Select and reproduce each line of the listing below that bears the string "counterclockwise".
--- START ---
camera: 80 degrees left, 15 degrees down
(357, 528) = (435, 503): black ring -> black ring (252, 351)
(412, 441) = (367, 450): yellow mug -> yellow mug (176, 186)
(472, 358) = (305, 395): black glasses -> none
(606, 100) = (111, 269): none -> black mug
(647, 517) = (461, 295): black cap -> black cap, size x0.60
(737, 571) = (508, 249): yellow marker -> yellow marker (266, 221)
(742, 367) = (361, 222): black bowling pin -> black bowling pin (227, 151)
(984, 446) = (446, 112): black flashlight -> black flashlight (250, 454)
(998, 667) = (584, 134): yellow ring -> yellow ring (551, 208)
--- END ---
--- START ---
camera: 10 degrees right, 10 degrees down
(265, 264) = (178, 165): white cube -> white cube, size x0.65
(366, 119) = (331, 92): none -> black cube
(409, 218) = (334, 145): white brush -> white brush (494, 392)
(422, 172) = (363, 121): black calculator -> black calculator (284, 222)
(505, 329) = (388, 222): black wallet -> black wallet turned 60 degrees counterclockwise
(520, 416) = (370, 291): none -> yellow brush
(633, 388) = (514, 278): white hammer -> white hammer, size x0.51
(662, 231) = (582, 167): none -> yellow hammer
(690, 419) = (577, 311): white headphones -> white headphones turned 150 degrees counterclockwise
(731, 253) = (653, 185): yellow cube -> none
--- END ---
▸ **SOLUTION FOR THIS TASK**:
(505, 329) = (388, 222): black wallet -> black wallet turned 60 degrees counterclockwise
(690, 419) = (577, 311): white headphones -> white headphones turned 150 degrees counterclockwise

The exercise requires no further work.